## What you are asked to do:
Output the listing below exactly, minus its images.

(Beginning of Extracted entries)

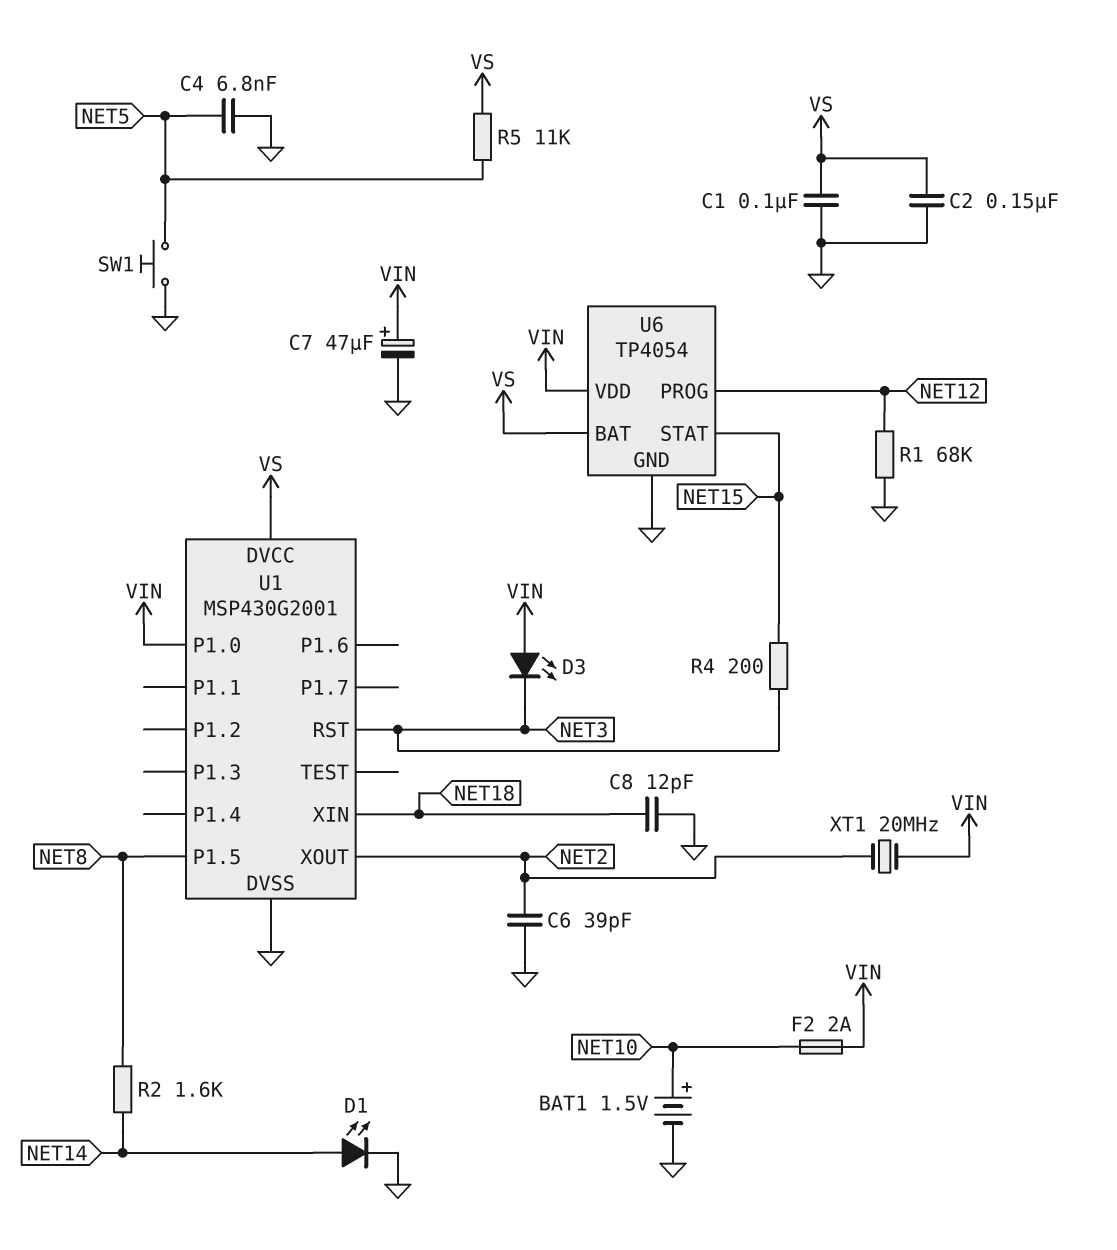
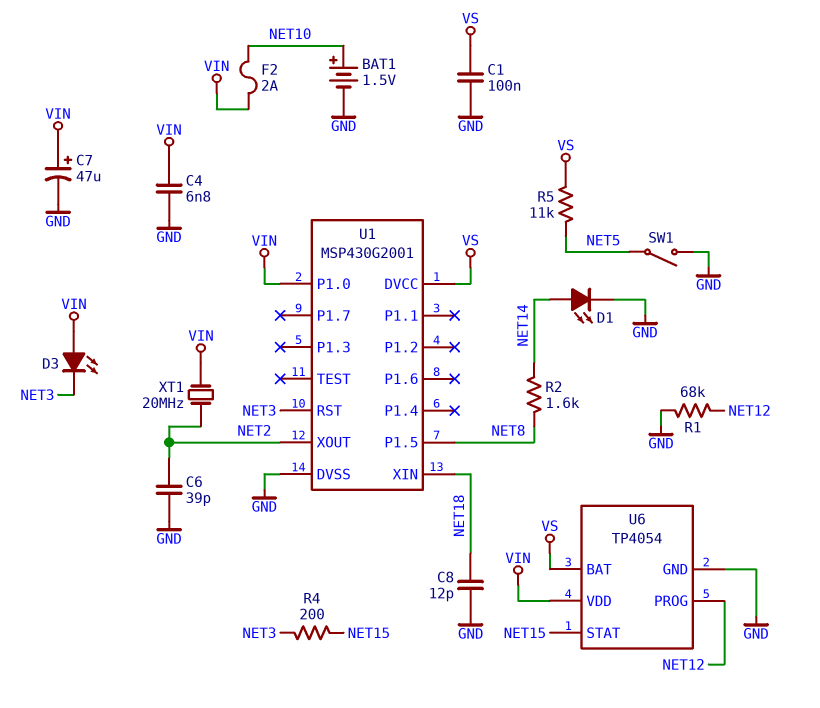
C2: 150nF (GND, VS) -> none
C4: 6.8nF (GND, NET5) -> 6.8nF (GND, VIN)
SW1: button (GND, NET5) -> switch (GND, NET5)

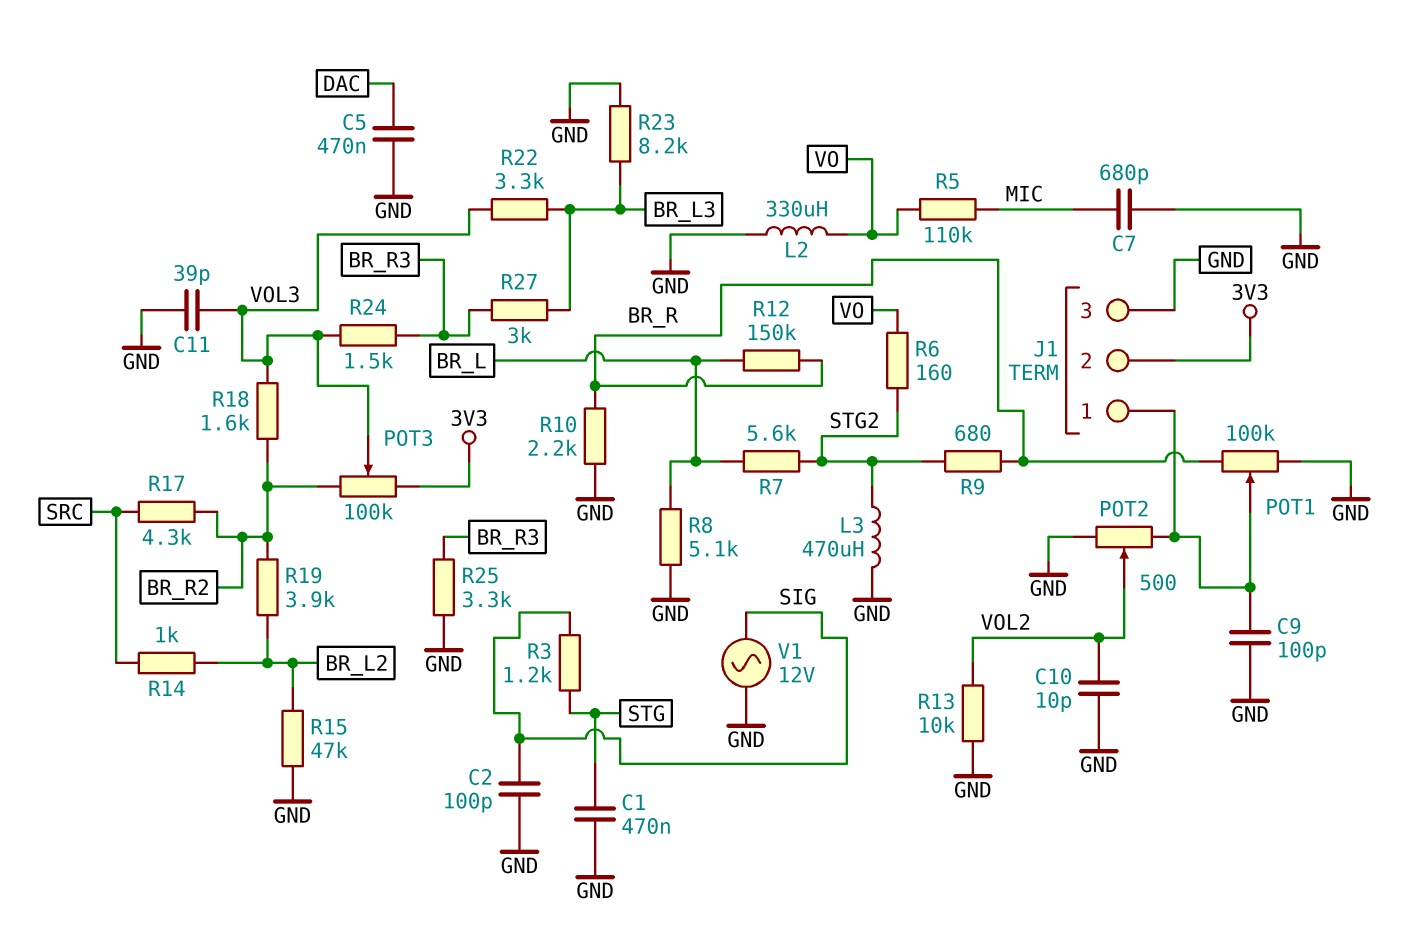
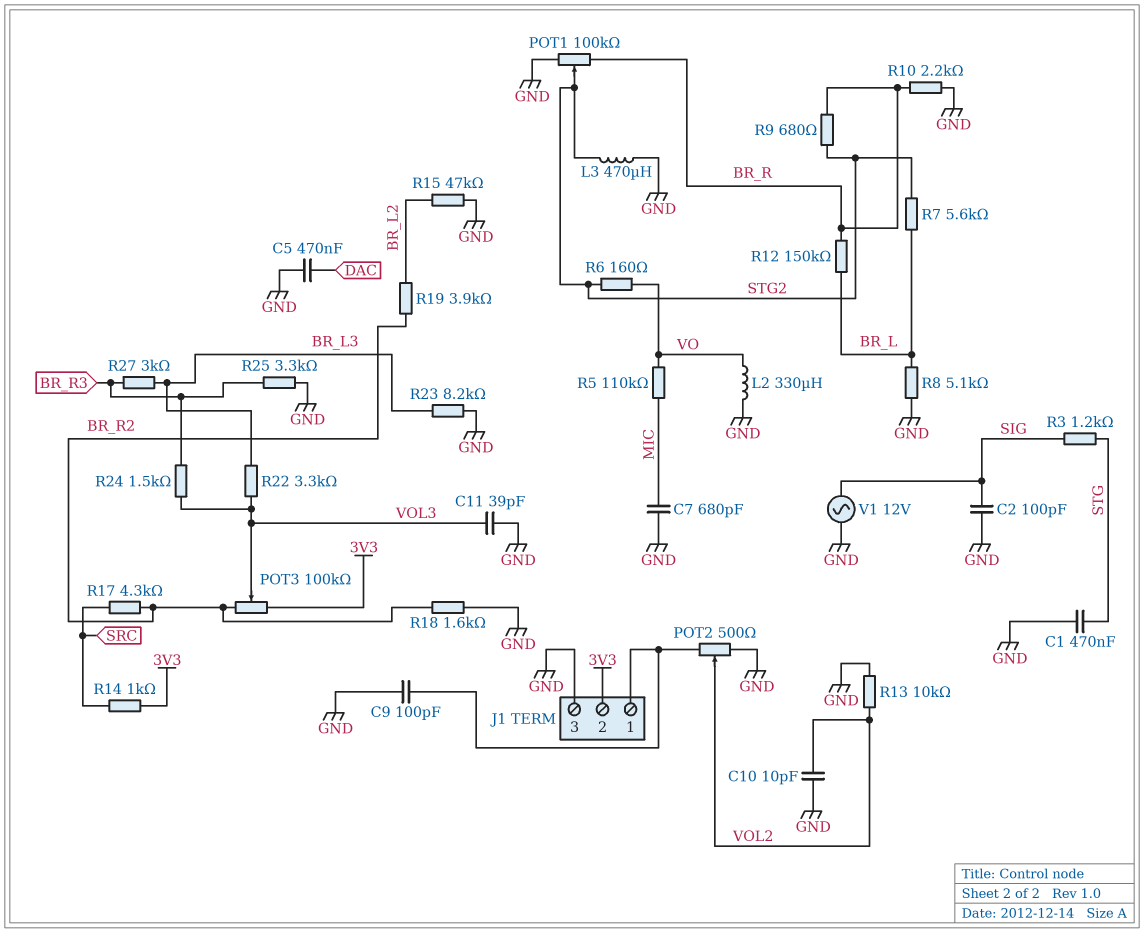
POT1: 100k (BR_R, GND, wiper J1/1) -> 100k (BR_R, GND, wiper STG2)
R14: 1k (BR_L2, SRC) -> 1k (3V3, SRC)
R18: 1.6k (BR_R2, VOL3) -> 1.6k (BR_R2, GND)

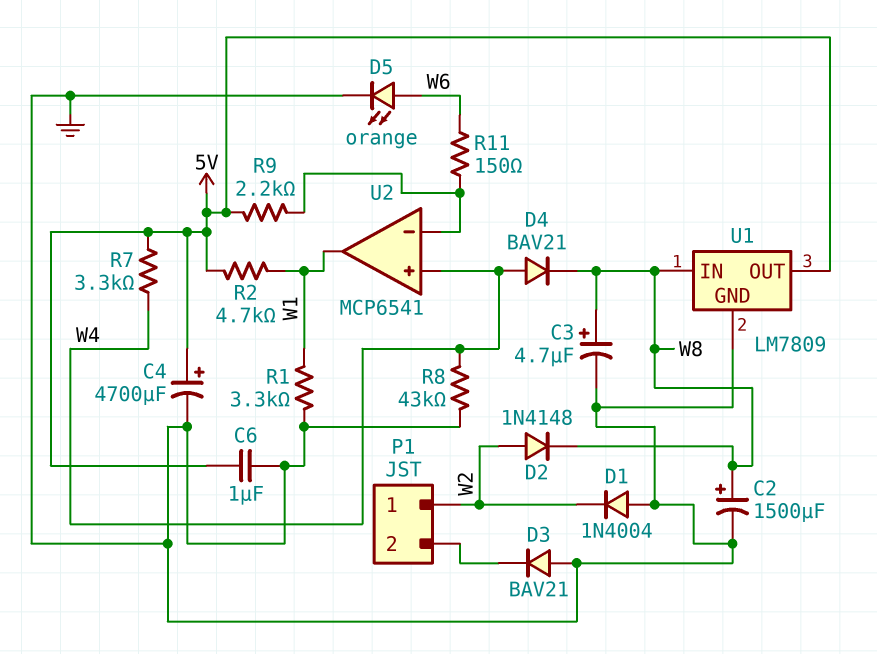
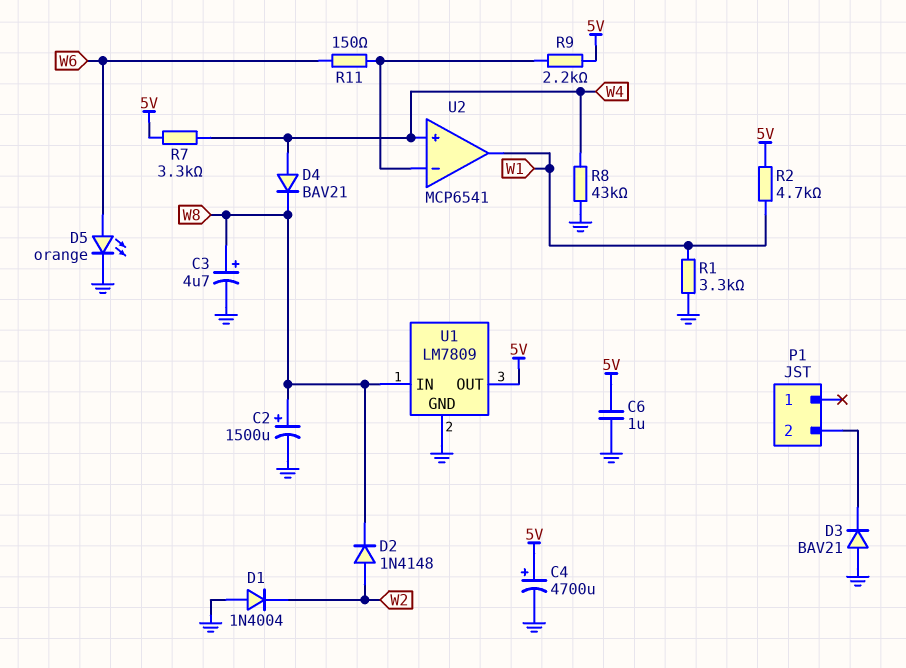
P1 pin 1: W2 -> none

(End of Extracted entries)

## Solution to the problem:
C2: 150nF (GND, VS) -> none
C4: 6.8nF (GND, NET5) -> 6.8nF (GND, VIN)
SW1: button (GND, NET5) -> switch (GND, NET5)

POT1: 100k (BR_R, GND, wiper J1/1) -> 100k (BR_R, GND, wiper STG2)
R14: 1k (BR_L2, SRC) -> 1k (3V3, SRC)
R18: 1.6k (BR_R2, VOL3) -> 1.6k (BR_R2, GND)

P1 pin 1: W2 -> none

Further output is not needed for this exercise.